§ Exercise
Leaving the images out, output each entry below exactly.

Difference listings:
*** Begin section ***

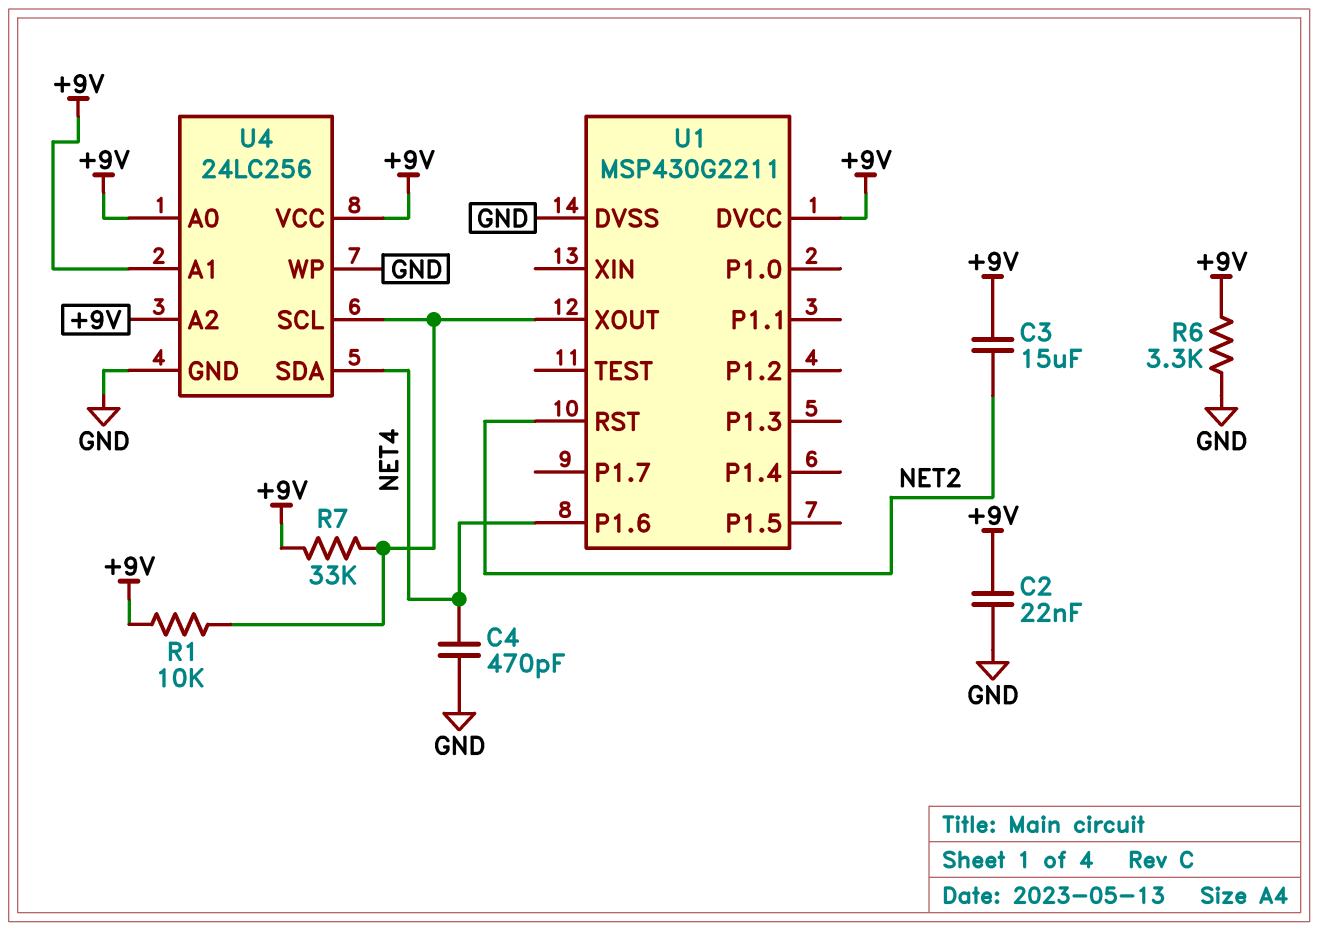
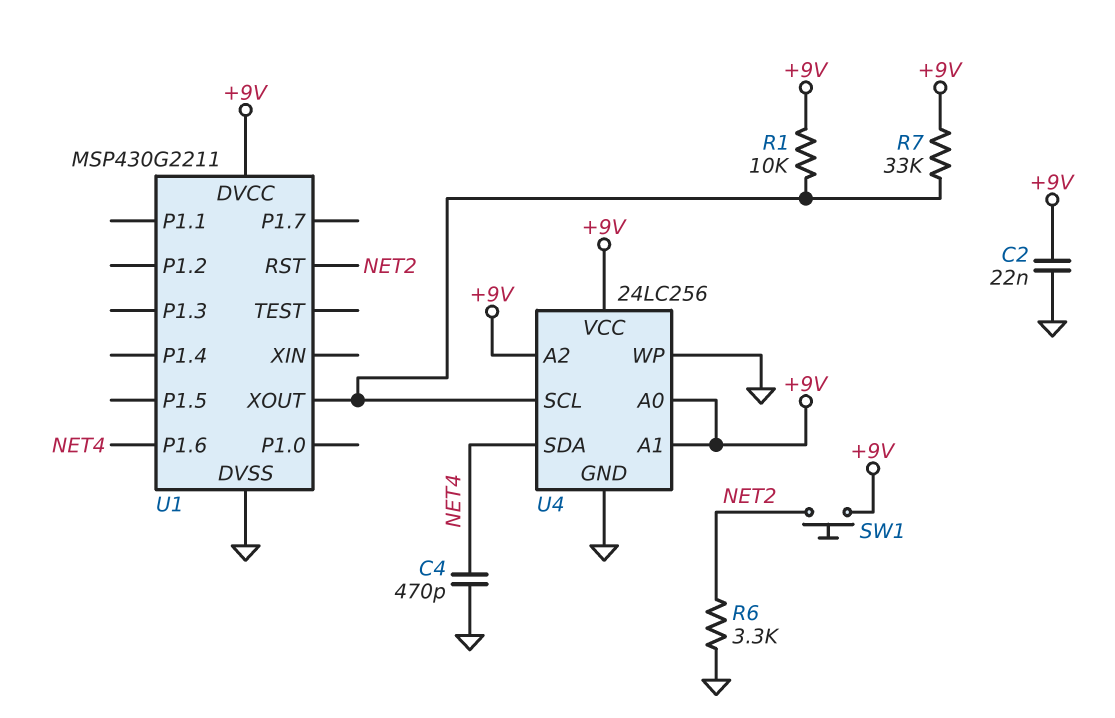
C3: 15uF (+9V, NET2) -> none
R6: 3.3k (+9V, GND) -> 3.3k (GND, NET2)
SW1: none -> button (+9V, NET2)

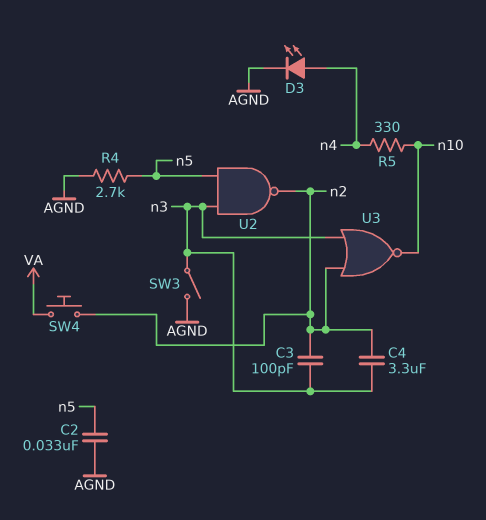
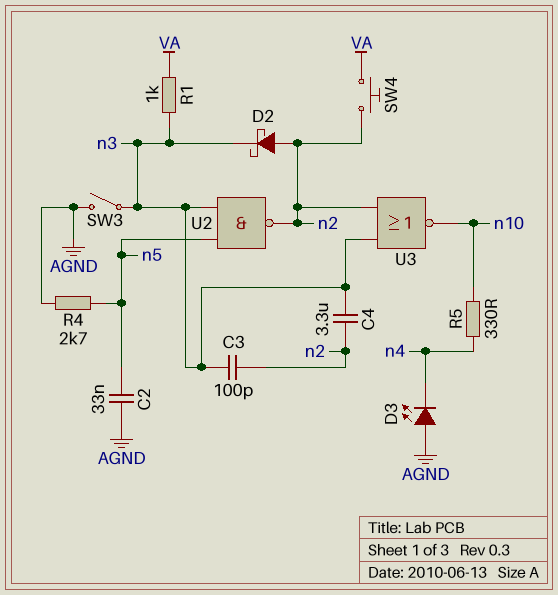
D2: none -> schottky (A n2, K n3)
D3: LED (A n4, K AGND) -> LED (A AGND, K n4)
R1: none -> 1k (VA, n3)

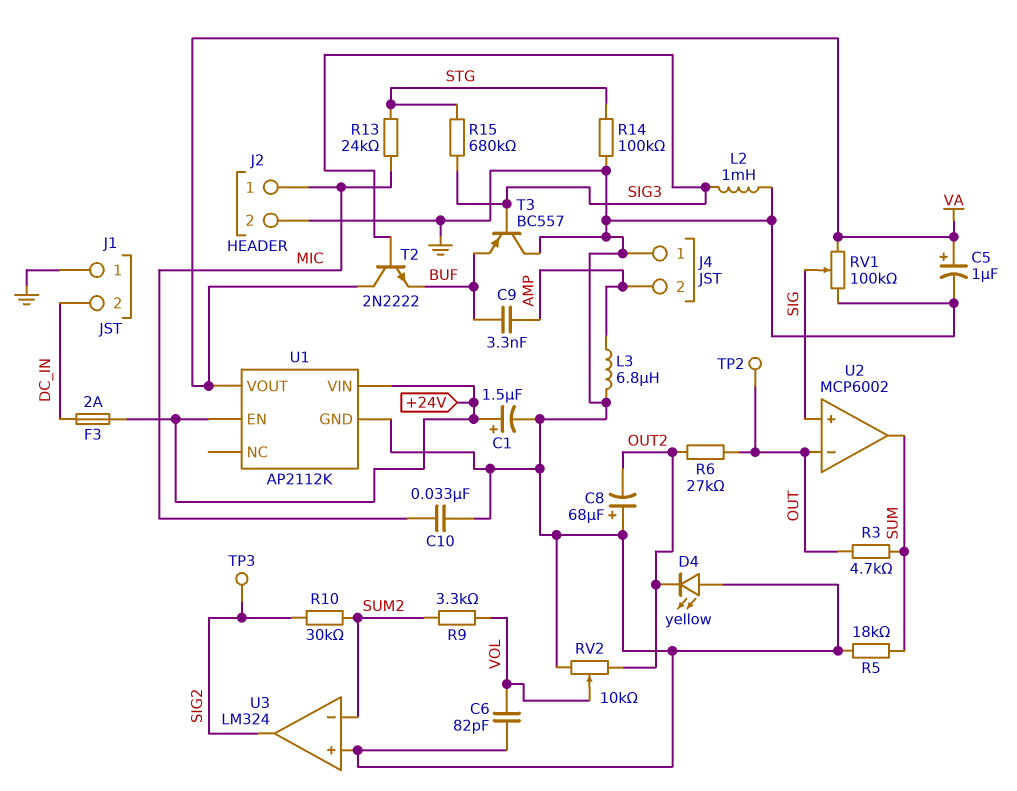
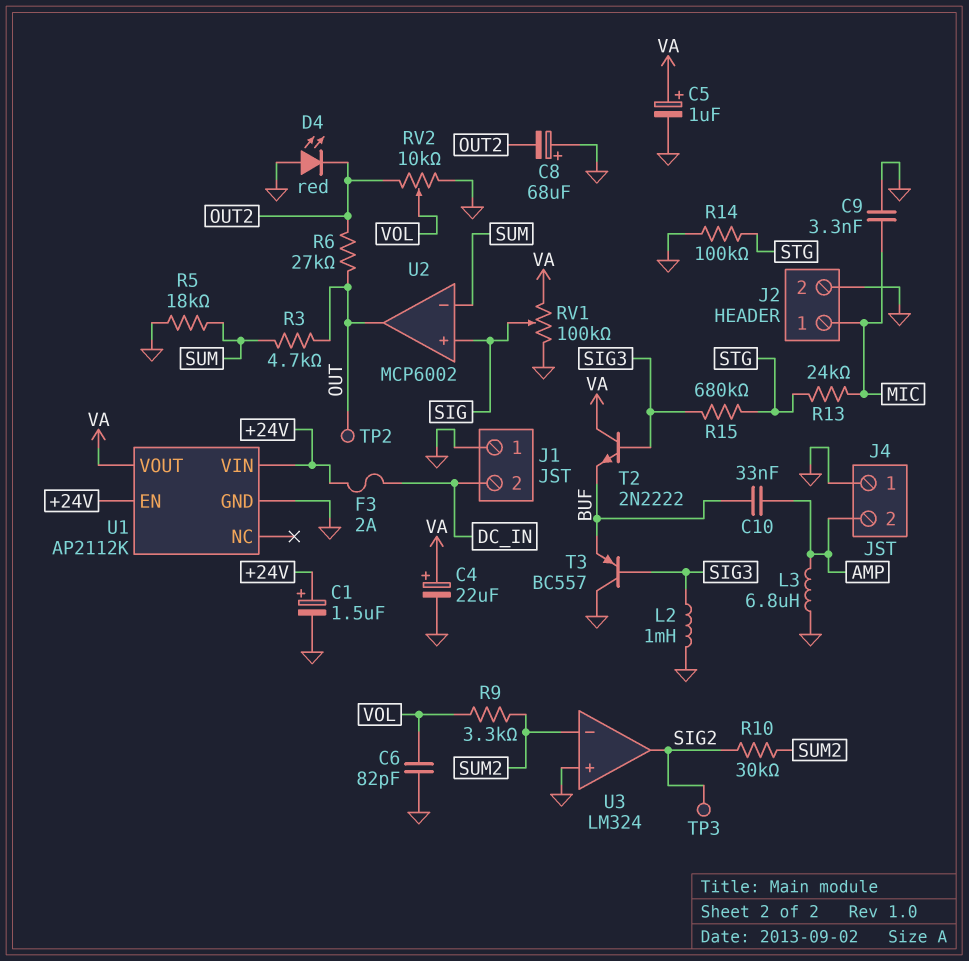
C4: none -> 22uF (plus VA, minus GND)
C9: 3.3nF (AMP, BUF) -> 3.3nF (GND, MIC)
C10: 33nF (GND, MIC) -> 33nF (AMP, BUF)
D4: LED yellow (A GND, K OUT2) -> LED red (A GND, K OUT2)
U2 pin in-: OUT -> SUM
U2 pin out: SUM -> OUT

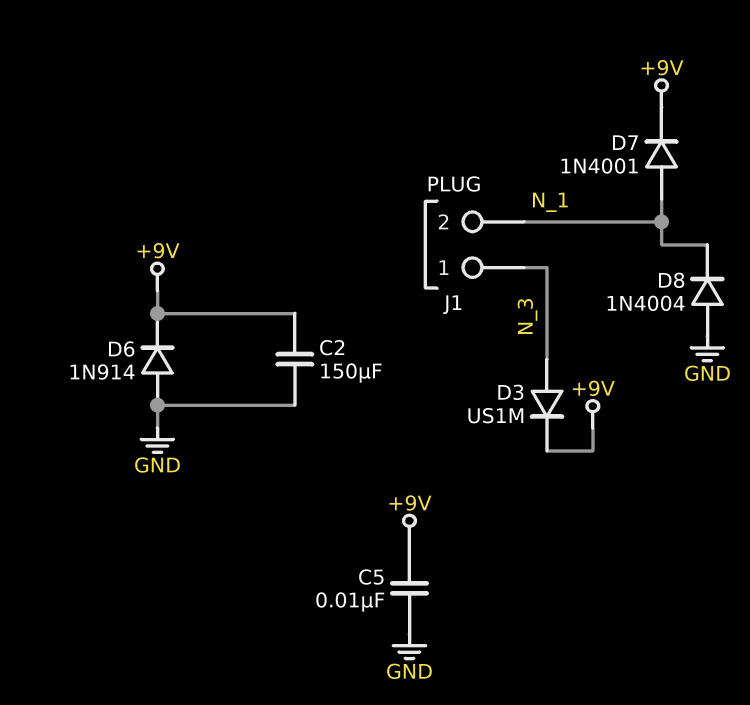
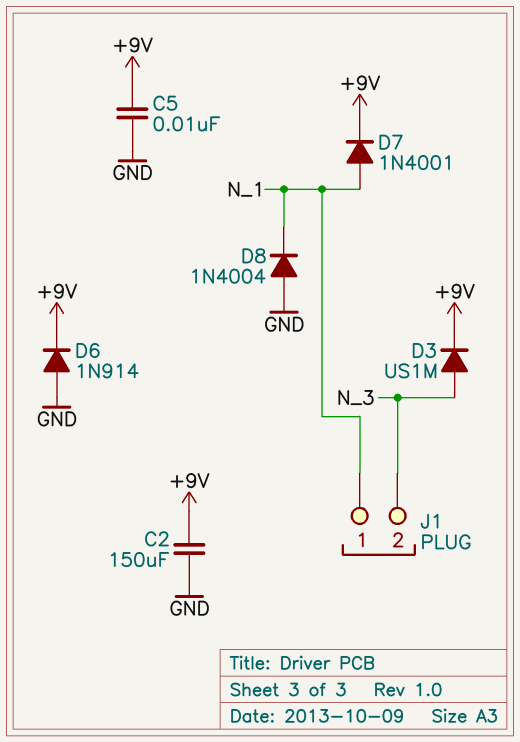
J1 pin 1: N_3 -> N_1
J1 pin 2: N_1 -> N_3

*** End section ***

§ Answer for this exercise
C3: 15uF (+9V, NET2) -> none
R6: 3.3k (+9V, GND) -> 3.3k (GND, NET2)
SW1: none -> button (+9V, NET2)

D2: none -> schottky (A n2, K n3)
D3: LED (A n4, K AGND) -> LED (A AGND, K n4)
R1: none -> 1k (VA, n3)

C4: none -> 22uF (plus VA, minus GND)
C9: 3.3nF (AMP, BUF) -> 3.3nF (GND, MIC)
C10: 33nF (GND, MIC) -> 33nF (AMP, BUF)
D4: LED yellow (A GND, K OUT2) -> LED red (A GND, K OUT2)
U2 pin in-: OUT -> SUM
U2 pin out: SUM -> OUT

J1 pin 1: N_3 -> N_1
J1 pin 2: N_1 -> N_3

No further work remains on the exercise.